### Exercise prompt:
Output all entries verbatim. Skip pictures.

### Task material:

Content starts

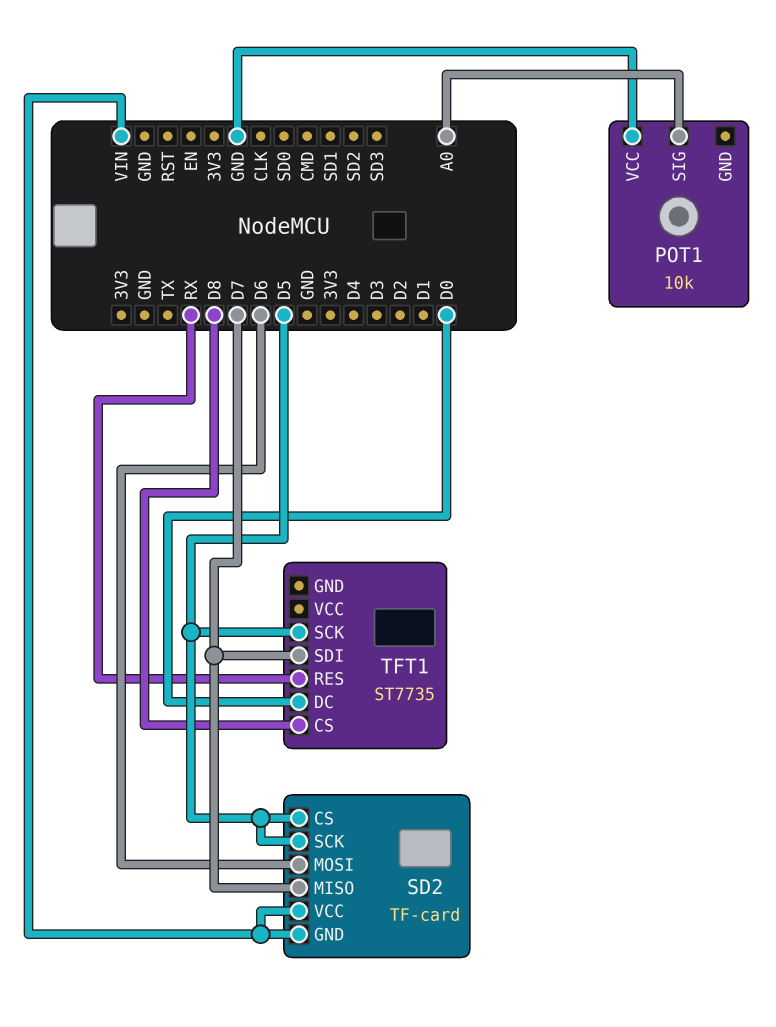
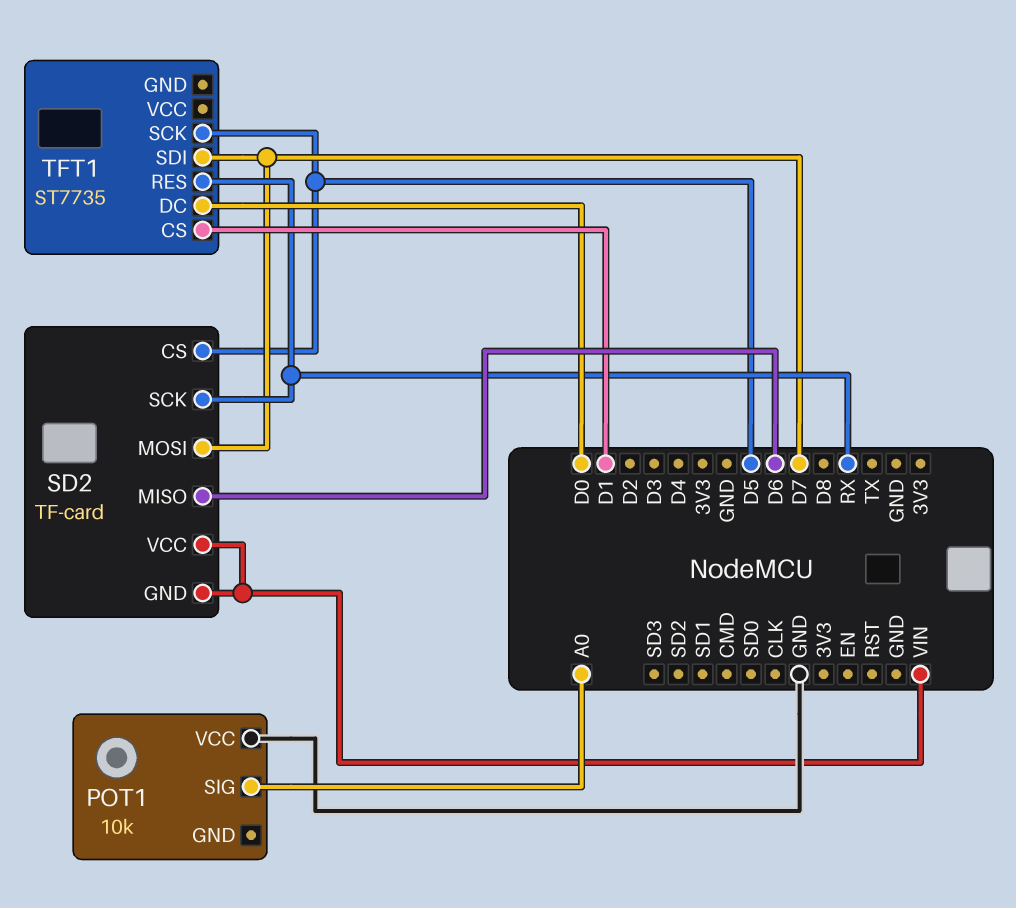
SD2 pin MISO: D7 -> D6
SD2 pin MOSI: D6 -> D7
SD2 pin SCK: D5 -> RX
TFT1 pin CS: D8 -> D1

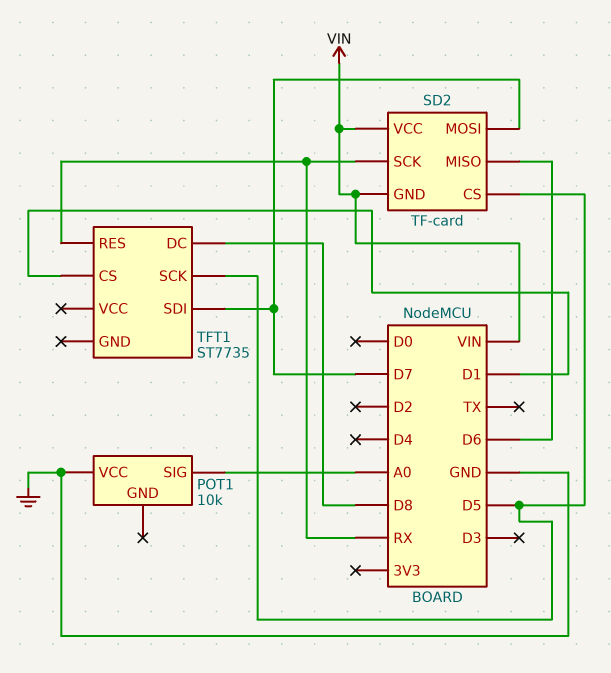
TFT1 pin DC: D0 -> D8

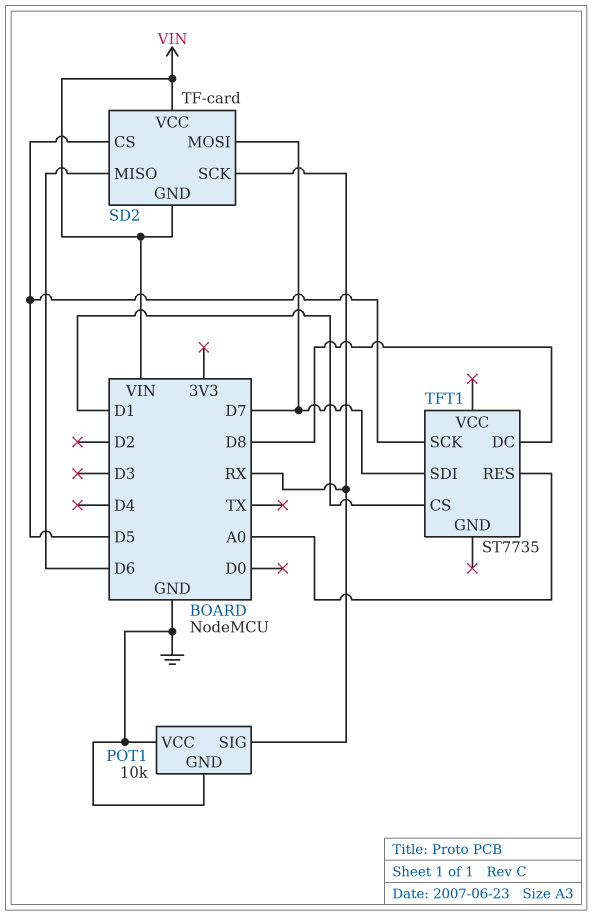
POT1 pin GND: none -> GND
POT1 pin SIG: A0 -> RX
TFT1 pin RES: RX -> A0

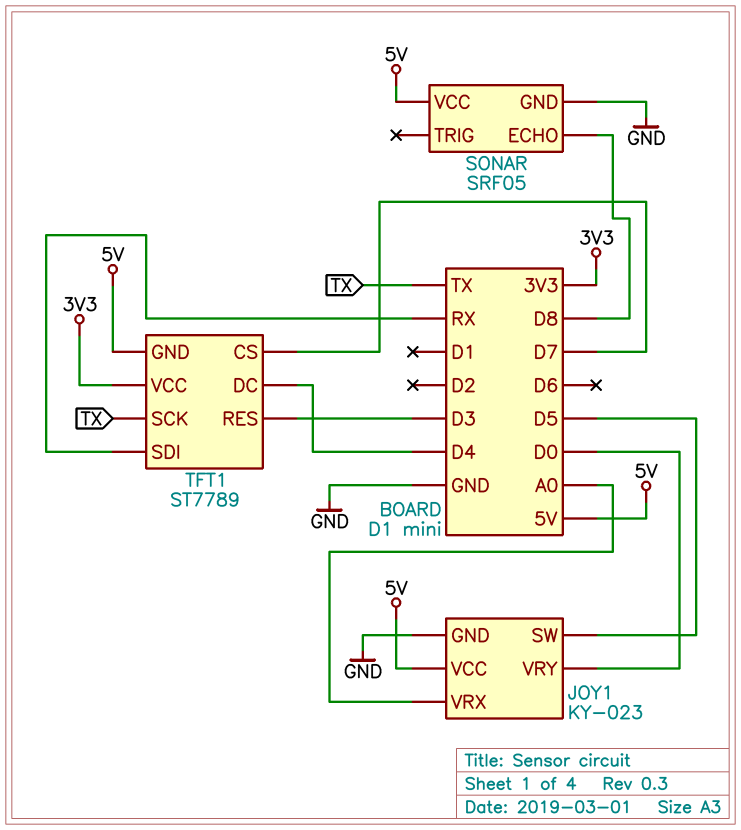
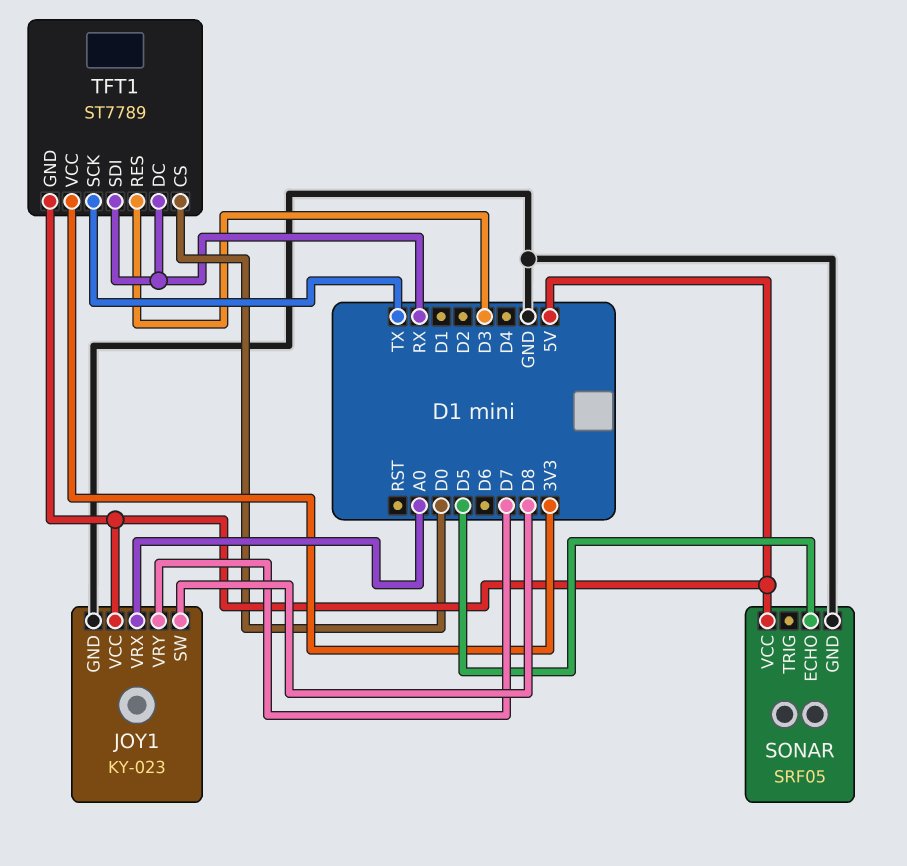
JOY1 pin SW: D5 -> D8
JOY1 pin VRY: D0 -> D7
SONAR pin ECHO: D8 -> D5
TFT1 pin CS: D7 -> D0
TFT1 pin DC: D4 -> RX

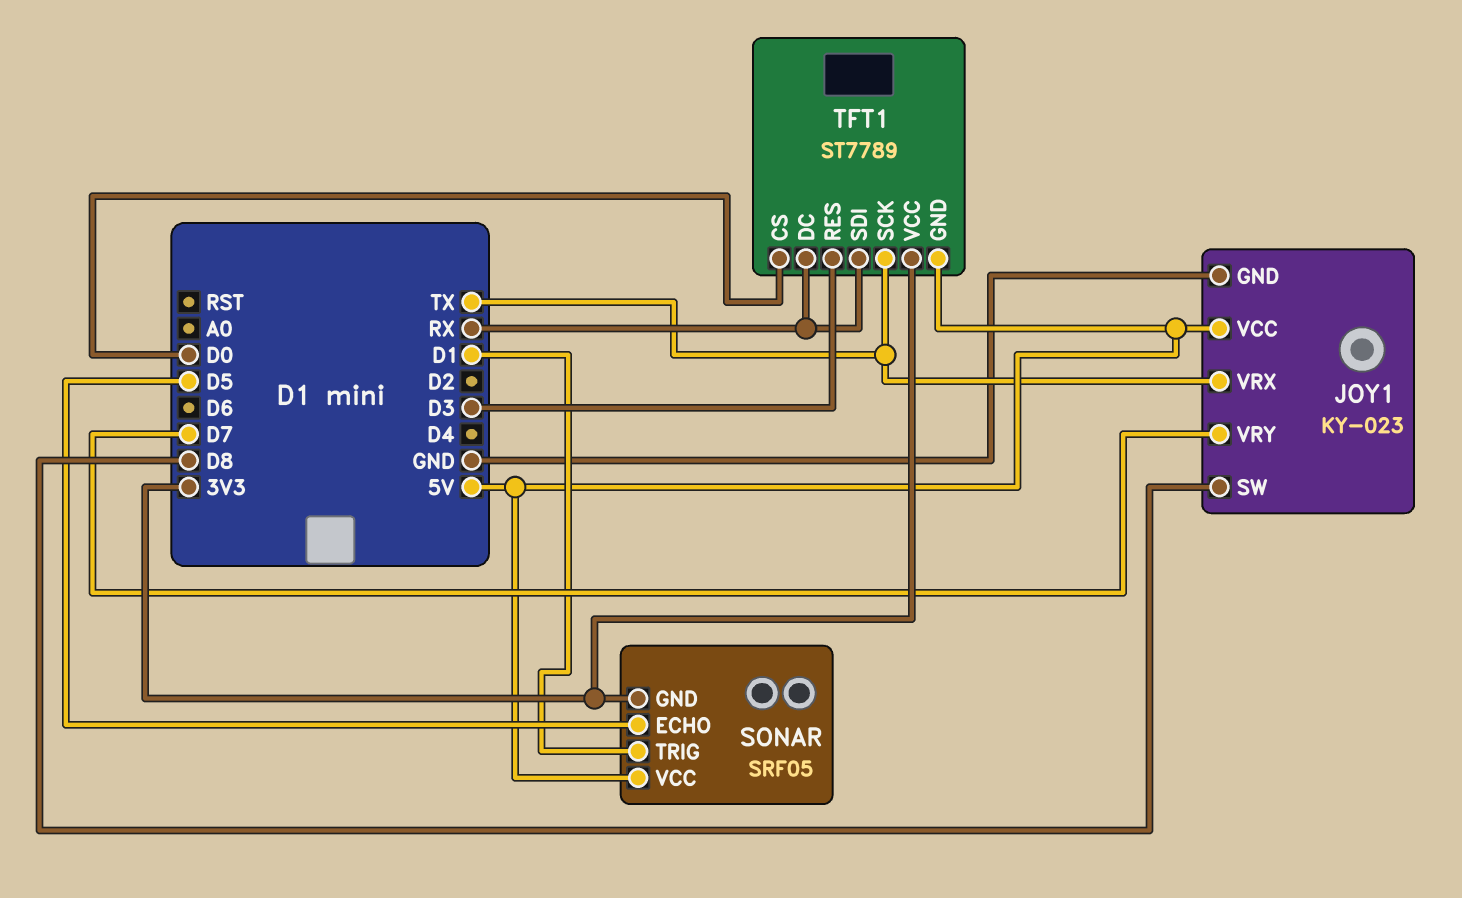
JOY1 pin VRX: A0 -> TX
SONAR pin GND: GND -> 3V3
SONAR pin TRIG: none -> D1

Content ends

### Written response:
SD2 pin MISO: D7 -> D6
SD2 pin MOSI: D6 -> D7
SD2 pin SCK: D5 -> RX
TFT1 pin CS: D8 -> D1

TFT1 pin DC: D0 -> D8

POT1 pin GND: none -> GND
POT1 pin SIG: A0 -> RX
TFT1 pin RES: RX -> A0

JOY1 pin SW: D5 -> D8
JOY1 pin VRY: D0 -> D7
SONAR pin ECHO: D8 -> D5
TFT1 pin CS: D7 -> D0
TFT1 pin DC: D4 -> RX

JOY1 pin VRX: A0 -> TX
SONAR pin GND: GND -> 3V3
SONAR pin TRIG: none -> D1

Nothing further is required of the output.